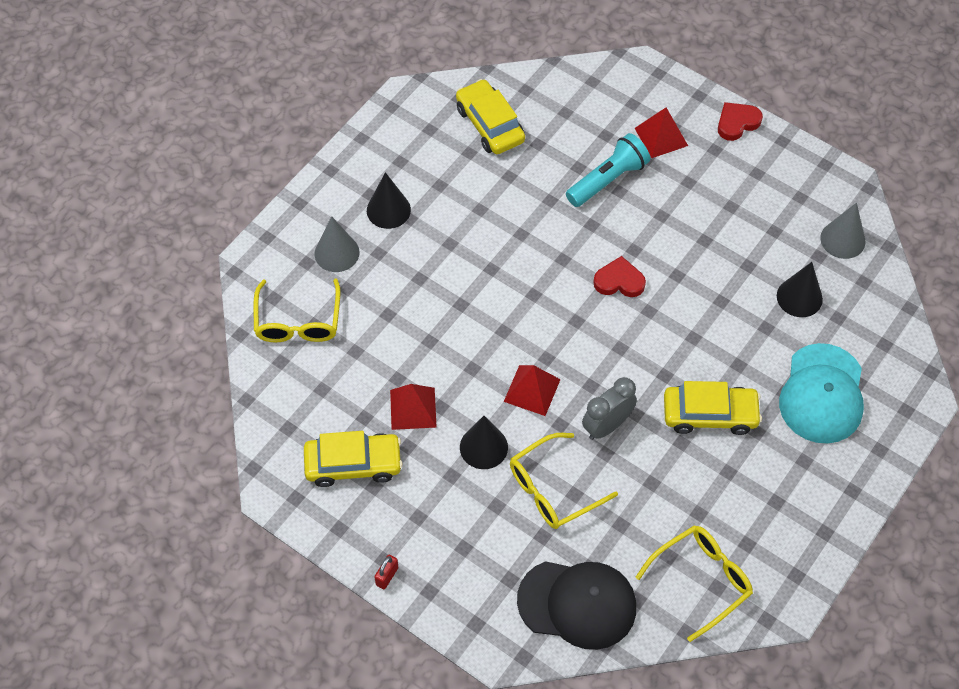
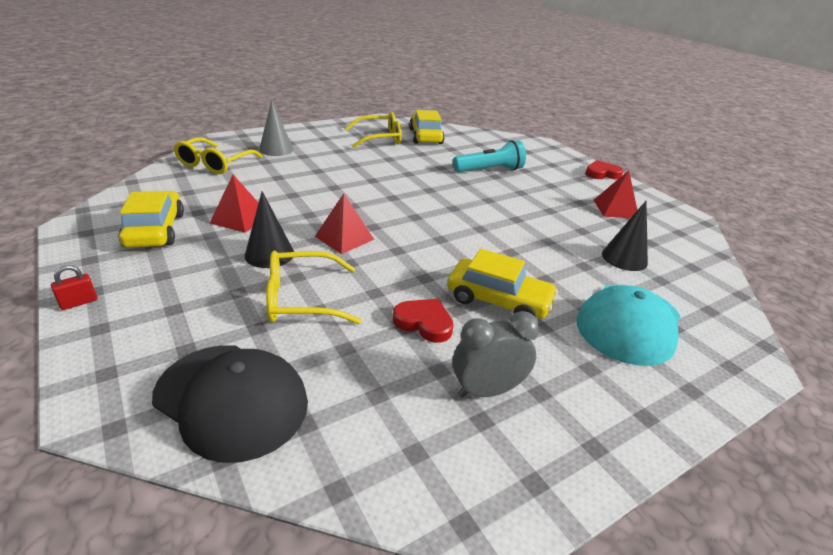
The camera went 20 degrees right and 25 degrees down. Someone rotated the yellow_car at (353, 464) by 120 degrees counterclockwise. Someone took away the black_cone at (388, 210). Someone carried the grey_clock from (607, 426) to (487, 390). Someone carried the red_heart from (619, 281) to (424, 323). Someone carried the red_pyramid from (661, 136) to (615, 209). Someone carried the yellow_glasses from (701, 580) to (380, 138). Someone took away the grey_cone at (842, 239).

........

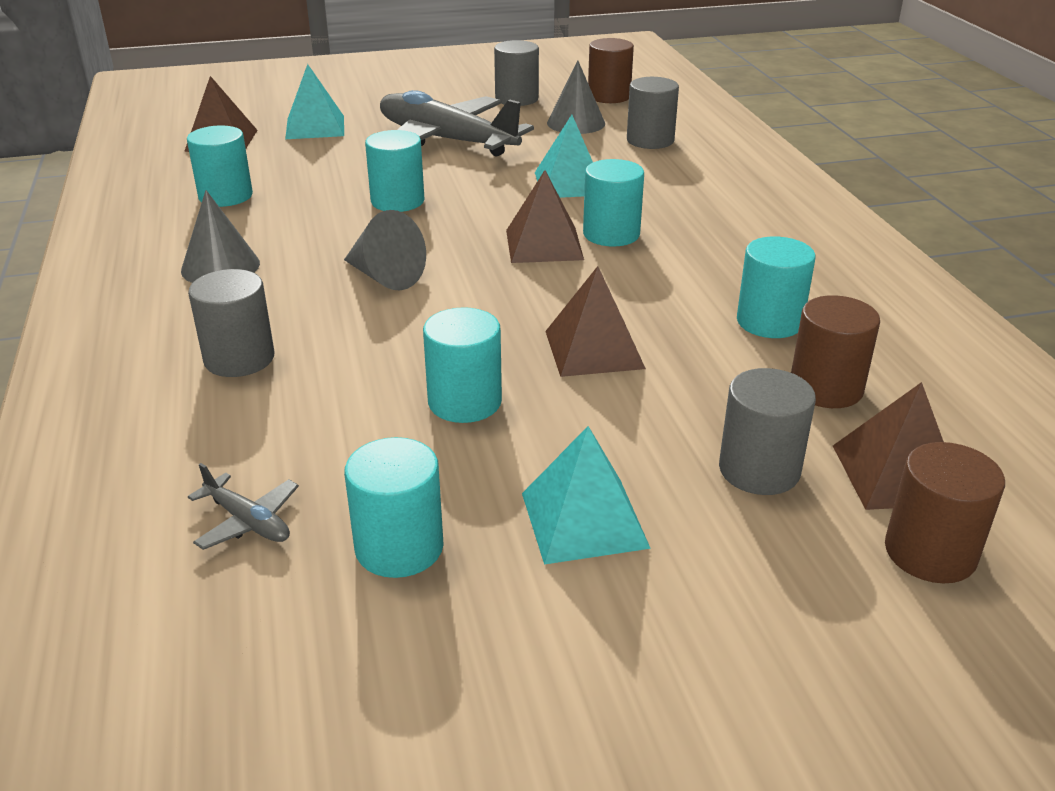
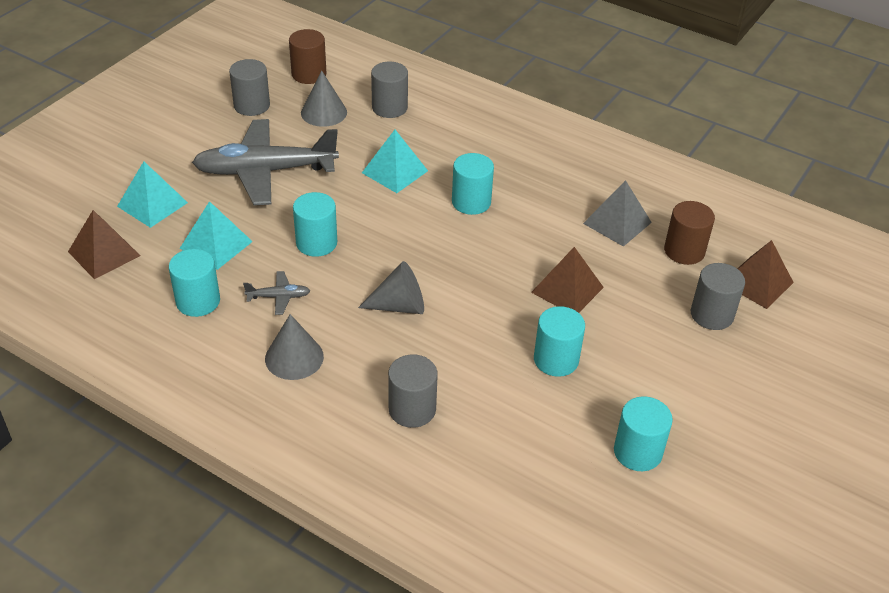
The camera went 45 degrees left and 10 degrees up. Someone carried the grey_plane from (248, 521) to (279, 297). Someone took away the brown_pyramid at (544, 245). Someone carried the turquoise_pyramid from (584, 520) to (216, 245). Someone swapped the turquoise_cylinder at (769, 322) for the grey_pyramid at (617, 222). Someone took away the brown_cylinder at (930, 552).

........

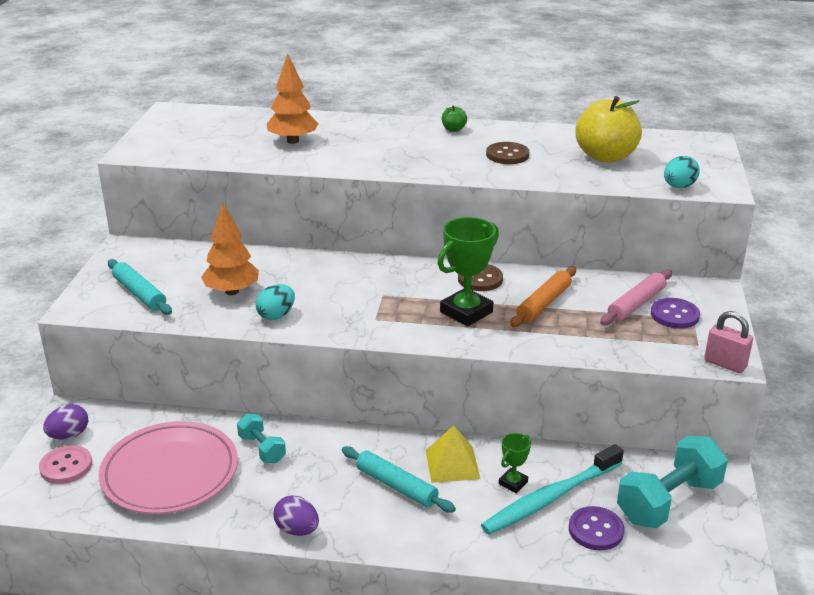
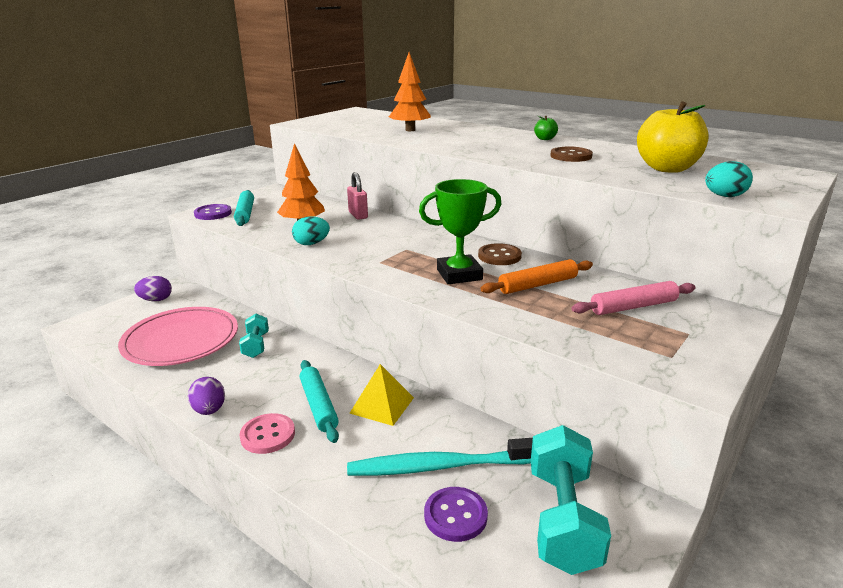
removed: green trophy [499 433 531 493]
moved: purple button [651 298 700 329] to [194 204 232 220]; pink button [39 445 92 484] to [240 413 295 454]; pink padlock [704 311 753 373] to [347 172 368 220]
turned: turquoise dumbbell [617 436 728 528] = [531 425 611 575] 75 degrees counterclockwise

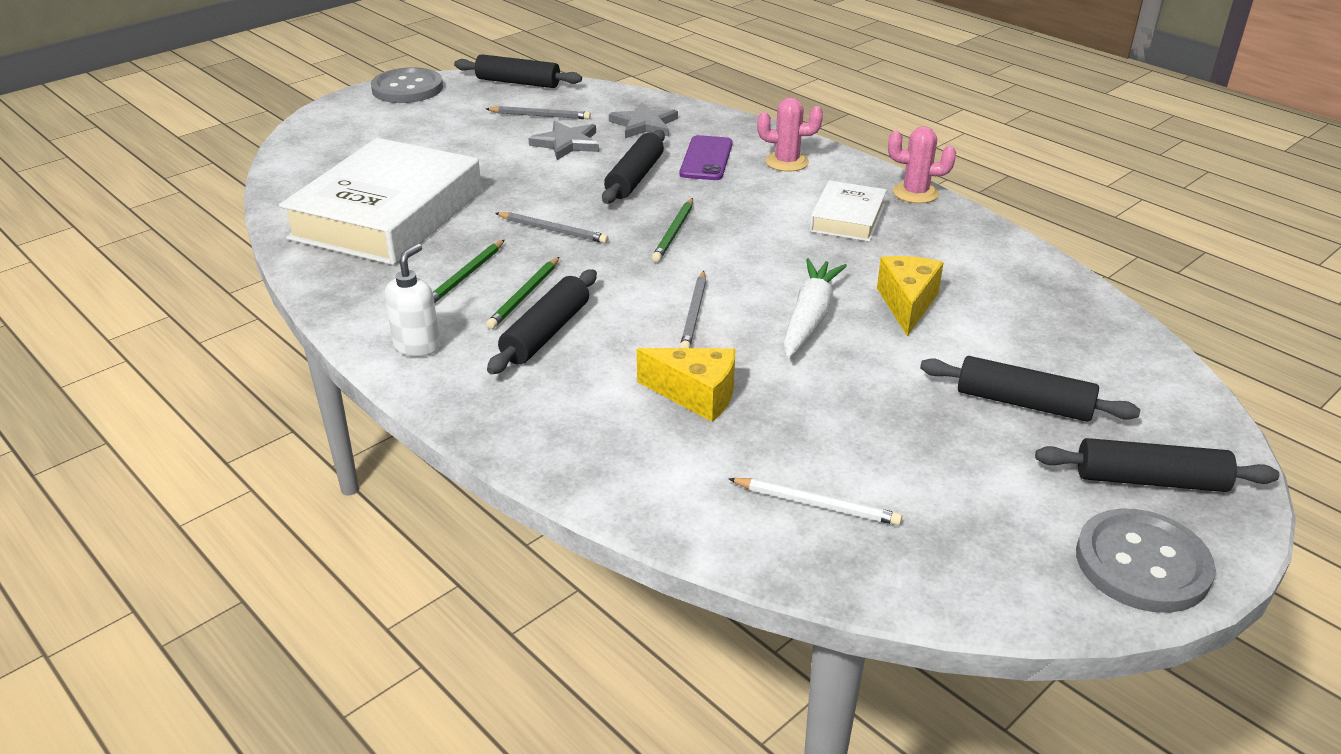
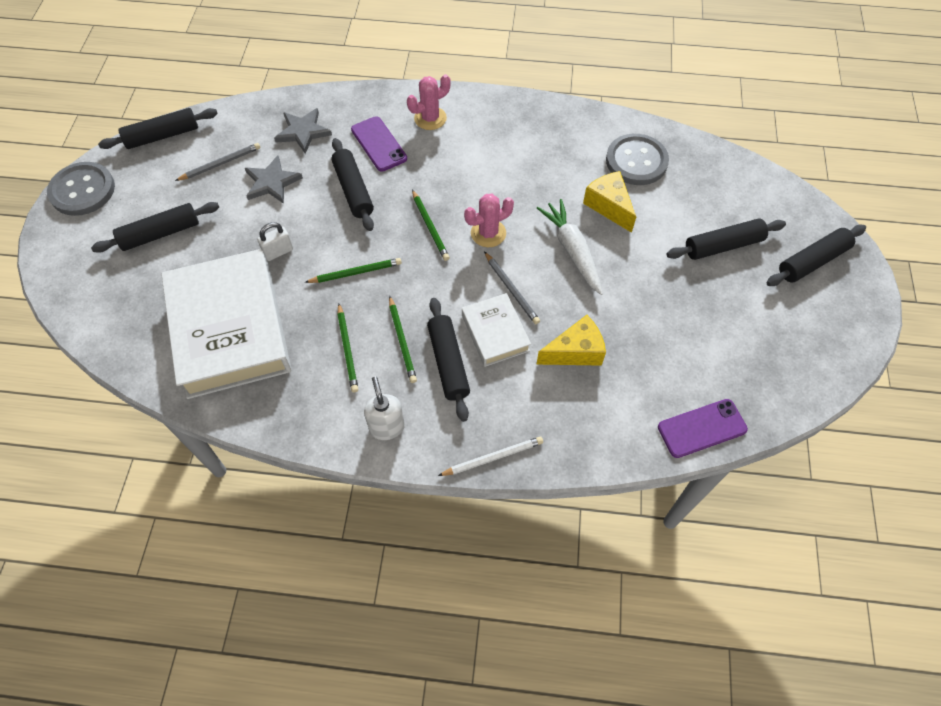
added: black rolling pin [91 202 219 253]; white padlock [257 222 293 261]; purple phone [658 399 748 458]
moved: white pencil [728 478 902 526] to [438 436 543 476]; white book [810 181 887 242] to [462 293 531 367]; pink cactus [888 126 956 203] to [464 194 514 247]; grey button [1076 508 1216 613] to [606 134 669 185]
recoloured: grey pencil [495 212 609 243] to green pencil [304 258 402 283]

........

Only the lines above starting with the one with "removed: green trophy [499 433 531 493]" and going through the one with "moved: purple button" are to be copied, word for word and with both ends kept.

removed: green trophy [499 433 531 493]
moved: purple button [651 298 700 329] to [194 204 232 220]; pink button [39 445 92 484] to [240 413 295 454]; pink padlock [704 311 753 373] to [347 172 368 220]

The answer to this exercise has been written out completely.